Work required → A verbatim repeat of the lines below is required, with the pictures removed.

Records shown →
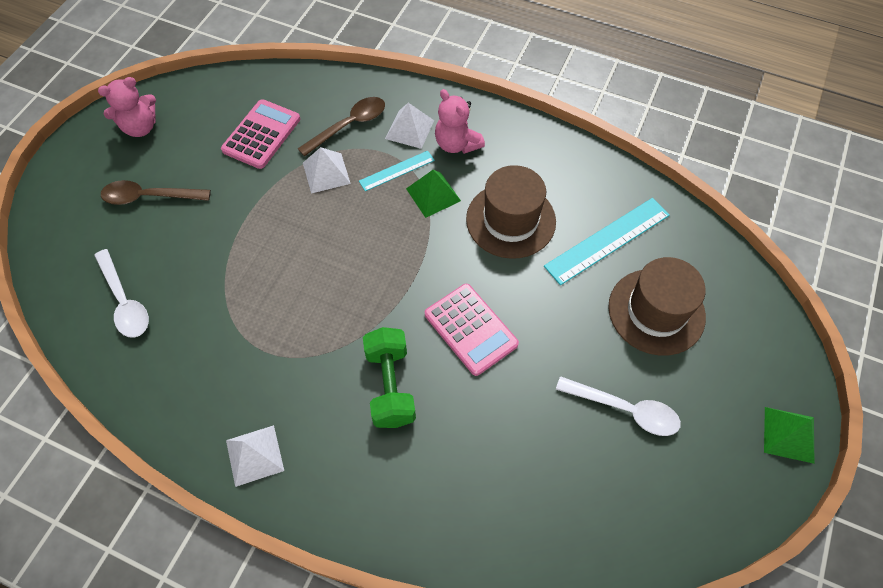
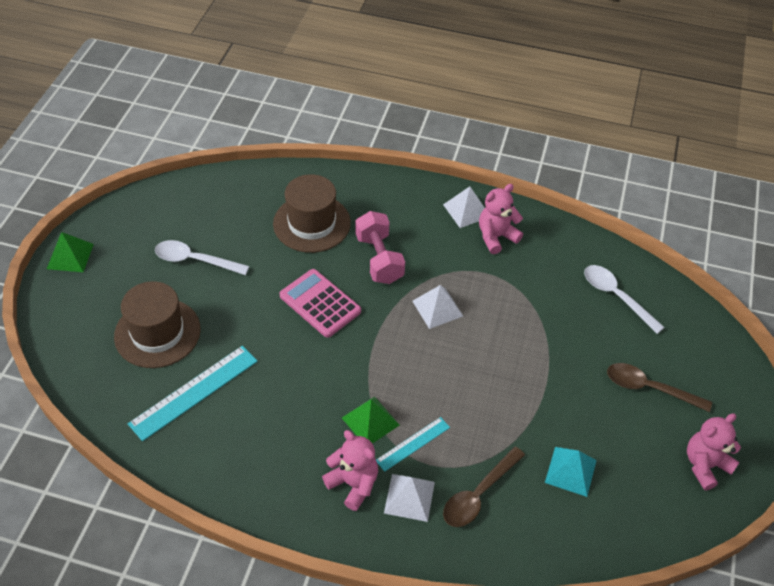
camera: 170 degrees right, 10 degrees down
(149, 197) = (649, 388): brown spoon -> brown spoon turned 150 degrees counterclockwise
(231, 404) = (496, 237): none -> pink teddy bear
(262, 135) = (570, 471): pink calculator -> turquoise pyramid
(326, 173) = (485, 433): white pyramid -> white pyramid (437, 308)
(390, 386) = (379, 259): green dumbbell -> pink dumbbell
(510, 220) = (289, 402): brown hat -> brown hat (312, 223)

Answer for the task →
camera: 170 degrees right, 10 degrees down
(149, 197) = (649, 388): brown spoon -> brown spoon turned 150 degrees counterclockwise
(231, 404) = (496, 237): none -> pink teddy bear
(262, 135) = (570, 471): pink calculator -> turquoise pyramid
(326, 173) = (485, 433): white pyramid -> white pyramid (437, 308)
(390, 386) = (379, 259): green dumbbell -> pink dumbbell
(510, 220) = (289, 402): brown hat -> brown hat (312, 223)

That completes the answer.